Assignment ▸
Retype, word for word, every line of the records below starting at the one that contains "white tile C4" and ending at the one that contains "white round brick B5 level 3 -> none"; include both of those lines and nothing more.

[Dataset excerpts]
----------

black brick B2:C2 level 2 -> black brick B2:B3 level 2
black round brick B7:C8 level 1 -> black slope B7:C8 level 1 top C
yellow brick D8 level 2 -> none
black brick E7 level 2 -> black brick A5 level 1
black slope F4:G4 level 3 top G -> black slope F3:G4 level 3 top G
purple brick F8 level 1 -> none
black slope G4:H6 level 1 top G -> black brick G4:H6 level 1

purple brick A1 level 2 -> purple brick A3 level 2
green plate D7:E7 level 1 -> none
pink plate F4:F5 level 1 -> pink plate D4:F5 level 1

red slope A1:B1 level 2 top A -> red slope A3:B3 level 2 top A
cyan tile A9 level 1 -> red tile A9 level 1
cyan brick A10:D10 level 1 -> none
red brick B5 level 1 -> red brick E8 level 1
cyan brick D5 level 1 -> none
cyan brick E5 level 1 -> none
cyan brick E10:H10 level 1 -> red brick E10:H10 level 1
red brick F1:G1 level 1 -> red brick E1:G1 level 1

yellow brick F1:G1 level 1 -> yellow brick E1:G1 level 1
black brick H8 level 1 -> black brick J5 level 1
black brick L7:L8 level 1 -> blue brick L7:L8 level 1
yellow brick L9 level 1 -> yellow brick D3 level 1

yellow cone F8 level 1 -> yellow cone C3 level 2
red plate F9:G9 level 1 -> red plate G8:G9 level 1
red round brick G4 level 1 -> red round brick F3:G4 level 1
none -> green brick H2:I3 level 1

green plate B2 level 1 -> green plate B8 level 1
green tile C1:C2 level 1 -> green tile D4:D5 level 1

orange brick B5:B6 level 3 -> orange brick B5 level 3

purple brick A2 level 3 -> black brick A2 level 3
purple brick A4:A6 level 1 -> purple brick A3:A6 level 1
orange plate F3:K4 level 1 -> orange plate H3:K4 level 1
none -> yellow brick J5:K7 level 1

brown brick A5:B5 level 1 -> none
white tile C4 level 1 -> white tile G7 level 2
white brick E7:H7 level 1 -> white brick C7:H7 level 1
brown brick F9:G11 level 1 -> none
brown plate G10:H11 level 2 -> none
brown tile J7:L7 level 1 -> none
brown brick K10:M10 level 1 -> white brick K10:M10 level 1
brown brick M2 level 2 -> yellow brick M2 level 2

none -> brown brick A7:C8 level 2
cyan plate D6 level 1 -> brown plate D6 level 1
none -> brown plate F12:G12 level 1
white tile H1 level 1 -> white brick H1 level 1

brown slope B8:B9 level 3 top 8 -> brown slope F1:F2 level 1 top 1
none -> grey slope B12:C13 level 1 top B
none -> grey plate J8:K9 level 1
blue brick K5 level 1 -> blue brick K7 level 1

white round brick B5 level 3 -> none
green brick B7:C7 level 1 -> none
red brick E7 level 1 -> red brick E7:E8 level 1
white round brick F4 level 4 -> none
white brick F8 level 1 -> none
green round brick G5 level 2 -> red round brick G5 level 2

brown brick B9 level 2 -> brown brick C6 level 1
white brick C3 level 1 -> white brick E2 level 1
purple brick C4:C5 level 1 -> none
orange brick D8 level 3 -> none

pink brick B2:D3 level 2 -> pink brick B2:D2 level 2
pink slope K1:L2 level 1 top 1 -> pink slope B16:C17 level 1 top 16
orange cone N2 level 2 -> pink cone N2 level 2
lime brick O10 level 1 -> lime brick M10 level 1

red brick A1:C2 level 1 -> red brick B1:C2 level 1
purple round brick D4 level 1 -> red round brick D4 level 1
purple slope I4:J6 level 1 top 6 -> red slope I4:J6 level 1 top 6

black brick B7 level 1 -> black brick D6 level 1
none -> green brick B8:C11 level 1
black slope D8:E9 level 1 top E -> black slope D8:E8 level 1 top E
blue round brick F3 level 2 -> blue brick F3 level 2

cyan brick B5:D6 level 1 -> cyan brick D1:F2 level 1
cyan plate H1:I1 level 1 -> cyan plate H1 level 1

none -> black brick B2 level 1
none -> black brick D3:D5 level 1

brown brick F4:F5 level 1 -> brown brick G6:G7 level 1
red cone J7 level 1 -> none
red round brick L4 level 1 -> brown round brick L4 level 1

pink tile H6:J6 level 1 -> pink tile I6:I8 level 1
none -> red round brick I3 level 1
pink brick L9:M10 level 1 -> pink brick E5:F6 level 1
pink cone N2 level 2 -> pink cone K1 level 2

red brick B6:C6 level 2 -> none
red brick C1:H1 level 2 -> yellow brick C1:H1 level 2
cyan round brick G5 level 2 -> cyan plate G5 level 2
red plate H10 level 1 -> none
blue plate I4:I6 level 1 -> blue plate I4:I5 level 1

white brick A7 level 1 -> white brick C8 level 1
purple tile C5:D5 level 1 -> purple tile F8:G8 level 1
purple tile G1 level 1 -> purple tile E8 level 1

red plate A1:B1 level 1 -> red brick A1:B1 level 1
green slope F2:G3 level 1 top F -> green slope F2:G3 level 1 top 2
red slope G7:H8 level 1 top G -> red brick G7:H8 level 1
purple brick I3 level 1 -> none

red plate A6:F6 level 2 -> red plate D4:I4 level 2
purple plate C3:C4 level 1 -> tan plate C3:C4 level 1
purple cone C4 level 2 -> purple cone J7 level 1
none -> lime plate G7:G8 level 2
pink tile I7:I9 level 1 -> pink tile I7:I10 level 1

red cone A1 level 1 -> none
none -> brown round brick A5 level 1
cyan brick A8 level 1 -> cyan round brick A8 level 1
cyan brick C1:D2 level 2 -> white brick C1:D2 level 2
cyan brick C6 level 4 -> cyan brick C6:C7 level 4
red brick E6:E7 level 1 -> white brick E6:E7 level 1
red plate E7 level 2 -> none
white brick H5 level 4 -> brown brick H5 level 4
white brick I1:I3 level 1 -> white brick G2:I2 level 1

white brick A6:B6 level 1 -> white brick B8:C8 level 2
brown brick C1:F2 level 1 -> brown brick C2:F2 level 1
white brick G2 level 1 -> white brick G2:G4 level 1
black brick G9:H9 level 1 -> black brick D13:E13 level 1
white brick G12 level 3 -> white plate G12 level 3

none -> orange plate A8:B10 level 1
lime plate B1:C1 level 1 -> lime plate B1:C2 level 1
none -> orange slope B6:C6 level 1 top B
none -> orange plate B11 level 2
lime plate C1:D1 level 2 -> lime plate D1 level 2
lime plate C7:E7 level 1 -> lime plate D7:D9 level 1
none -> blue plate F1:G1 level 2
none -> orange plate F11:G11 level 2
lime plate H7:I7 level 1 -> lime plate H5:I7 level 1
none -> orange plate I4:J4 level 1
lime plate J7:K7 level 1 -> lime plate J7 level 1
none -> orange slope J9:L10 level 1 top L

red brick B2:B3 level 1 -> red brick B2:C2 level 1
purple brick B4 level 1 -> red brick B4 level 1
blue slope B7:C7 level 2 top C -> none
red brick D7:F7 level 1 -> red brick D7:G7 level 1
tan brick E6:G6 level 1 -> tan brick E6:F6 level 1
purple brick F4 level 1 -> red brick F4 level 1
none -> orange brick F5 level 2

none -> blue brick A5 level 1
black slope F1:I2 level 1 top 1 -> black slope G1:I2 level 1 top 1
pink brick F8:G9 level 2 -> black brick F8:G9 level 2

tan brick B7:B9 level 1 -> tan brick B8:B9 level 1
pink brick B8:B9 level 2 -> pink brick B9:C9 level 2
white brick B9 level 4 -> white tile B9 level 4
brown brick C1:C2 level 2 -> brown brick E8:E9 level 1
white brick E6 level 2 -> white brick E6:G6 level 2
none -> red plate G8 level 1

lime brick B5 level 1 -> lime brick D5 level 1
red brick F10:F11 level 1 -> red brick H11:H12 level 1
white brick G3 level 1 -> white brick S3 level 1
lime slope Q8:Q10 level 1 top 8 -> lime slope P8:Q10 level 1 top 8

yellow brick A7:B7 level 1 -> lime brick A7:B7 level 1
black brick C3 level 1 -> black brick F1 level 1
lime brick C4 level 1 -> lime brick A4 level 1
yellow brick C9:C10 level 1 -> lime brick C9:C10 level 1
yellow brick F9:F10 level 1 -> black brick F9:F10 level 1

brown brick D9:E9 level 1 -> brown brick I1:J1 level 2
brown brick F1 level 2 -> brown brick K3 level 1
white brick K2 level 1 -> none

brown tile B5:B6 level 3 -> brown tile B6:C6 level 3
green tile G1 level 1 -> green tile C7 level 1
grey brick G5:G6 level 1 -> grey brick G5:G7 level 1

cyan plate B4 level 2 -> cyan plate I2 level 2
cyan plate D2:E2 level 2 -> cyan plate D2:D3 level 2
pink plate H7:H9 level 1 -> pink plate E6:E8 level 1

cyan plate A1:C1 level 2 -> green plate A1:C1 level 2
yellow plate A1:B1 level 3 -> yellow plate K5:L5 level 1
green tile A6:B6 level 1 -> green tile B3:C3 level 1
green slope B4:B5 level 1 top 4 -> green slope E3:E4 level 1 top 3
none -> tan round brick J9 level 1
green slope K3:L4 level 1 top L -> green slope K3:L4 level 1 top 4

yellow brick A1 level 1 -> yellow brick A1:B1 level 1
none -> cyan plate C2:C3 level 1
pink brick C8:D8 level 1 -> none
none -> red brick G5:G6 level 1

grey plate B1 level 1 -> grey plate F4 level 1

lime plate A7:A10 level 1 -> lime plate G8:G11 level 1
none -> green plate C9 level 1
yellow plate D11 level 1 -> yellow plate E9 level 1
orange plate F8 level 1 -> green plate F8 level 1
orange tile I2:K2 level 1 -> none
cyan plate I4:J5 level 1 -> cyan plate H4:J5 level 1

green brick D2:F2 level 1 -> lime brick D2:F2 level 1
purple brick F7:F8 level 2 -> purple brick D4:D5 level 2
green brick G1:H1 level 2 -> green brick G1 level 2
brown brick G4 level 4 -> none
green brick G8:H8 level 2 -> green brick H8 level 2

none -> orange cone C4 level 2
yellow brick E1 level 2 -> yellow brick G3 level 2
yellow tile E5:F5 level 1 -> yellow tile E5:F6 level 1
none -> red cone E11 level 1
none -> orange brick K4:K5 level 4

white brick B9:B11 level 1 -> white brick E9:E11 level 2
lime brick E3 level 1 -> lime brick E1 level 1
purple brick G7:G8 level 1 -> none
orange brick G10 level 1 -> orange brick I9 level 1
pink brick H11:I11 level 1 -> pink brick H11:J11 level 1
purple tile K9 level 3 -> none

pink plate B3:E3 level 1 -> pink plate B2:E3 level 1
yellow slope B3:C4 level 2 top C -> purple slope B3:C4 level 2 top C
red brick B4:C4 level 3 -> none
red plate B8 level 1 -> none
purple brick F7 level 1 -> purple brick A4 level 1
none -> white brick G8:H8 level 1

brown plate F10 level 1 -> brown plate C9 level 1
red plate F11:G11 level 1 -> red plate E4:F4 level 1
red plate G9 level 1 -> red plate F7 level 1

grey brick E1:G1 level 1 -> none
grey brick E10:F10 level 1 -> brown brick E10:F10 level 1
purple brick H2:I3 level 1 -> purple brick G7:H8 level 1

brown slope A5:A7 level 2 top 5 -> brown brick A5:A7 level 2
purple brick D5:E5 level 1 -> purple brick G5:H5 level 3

----------

Task answer ▸
white tile C4 level 1 -> white tile G7 level 2
white brick E7:H7 level 1 -> white brick C7:H7 level 1
brown brick F9:G11 level 1 -> none
brown plate G10:H11 level 2 -> none
brown tile J7:L7 level 1 -> none
brown brick K10:M10 level 1 -> white brick K10:M10 level 1
brown brick M2 level 2 -> yellow brick M2 level 2

none -> brown brick A7:C8 level 2
cyan plate D6 level 1 -> brown plate D6 level 1
none -> brown plate F12:G12 level 1
white tile H1 level 1 -> white brick H1 level 1

brown slope B8:B9 level 3 top 8 -> brown slope F1:F2 level 1 top 1
none -> grey slope B12:C13 level 1 top B
none -> grey plate J8:K9 level 1
blue brick K5 level 1 -> blue brick K7 level 1

white round brick B5 level 3 -> none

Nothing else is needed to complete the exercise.